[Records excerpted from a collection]
----

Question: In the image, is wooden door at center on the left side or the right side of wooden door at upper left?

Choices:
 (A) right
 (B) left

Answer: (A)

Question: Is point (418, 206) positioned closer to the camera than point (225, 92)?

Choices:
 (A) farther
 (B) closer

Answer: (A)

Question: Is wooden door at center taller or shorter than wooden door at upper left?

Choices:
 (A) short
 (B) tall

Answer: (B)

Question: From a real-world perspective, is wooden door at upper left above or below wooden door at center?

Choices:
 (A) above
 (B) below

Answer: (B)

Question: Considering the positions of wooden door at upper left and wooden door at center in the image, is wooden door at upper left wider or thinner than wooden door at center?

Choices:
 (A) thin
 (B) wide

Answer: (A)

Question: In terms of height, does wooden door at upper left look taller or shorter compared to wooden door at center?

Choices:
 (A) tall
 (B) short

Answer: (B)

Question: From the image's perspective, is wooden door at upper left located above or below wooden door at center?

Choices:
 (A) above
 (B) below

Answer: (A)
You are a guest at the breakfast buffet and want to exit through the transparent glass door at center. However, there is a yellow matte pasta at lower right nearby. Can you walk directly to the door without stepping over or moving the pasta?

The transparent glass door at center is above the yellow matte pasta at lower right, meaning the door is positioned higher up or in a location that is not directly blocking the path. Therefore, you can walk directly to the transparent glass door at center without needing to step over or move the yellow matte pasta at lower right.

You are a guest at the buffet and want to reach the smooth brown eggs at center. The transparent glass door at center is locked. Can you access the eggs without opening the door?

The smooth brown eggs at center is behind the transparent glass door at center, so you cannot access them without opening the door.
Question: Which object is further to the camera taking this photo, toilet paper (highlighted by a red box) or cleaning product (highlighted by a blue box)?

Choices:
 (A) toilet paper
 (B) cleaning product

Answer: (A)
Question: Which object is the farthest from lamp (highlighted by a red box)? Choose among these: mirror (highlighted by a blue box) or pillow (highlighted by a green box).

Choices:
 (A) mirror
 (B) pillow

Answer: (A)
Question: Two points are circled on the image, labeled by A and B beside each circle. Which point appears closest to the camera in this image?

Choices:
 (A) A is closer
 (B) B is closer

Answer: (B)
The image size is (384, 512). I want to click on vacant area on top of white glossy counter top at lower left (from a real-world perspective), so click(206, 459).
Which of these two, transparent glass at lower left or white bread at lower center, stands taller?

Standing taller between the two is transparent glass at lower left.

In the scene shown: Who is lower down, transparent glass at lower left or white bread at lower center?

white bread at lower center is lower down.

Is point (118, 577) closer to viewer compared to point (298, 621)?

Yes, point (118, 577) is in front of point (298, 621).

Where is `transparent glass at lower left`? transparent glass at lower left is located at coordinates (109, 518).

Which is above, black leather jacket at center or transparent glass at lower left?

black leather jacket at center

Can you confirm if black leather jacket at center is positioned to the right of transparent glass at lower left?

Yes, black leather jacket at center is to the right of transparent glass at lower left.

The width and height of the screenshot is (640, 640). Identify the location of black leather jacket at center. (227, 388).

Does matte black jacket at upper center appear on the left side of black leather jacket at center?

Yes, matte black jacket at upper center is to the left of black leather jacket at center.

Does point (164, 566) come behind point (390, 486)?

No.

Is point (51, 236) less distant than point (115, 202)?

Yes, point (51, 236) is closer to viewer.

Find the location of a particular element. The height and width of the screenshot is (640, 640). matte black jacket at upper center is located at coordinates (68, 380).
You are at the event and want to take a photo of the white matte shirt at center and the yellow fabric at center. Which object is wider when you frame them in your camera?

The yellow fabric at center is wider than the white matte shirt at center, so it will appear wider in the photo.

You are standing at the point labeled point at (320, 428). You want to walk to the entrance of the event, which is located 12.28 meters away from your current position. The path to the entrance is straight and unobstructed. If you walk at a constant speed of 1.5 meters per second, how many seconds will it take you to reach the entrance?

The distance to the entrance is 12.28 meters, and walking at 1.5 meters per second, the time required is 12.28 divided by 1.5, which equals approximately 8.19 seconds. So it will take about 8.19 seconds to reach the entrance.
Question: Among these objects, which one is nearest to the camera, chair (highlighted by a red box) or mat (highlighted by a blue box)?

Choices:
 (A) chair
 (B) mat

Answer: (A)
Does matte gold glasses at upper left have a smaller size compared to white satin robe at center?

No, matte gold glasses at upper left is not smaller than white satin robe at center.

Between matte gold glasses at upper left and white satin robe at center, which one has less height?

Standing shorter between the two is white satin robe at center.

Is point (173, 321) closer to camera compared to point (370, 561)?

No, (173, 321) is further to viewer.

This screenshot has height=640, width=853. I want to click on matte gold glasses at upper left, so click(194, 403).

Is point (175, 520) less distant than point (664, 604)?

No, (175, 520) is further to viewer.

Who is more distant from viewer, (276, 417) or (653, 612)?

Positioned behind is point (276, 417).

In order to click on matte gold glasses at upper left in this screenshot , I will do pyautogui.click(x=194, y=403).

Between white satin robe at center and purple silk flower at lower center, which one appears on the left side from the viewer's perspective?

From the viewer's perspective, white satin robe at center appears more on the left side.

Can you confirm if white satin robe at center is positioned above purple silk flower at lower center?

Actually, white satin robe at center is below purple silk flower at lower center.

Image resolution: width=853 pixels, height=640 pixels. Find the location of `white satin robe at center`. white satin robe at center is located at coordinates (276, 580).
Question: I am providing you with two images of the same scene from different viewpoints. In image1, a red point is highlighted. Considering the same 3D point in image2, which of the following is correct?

----

Please report how many lines of the material above contain the string "taller", giving only the number.

4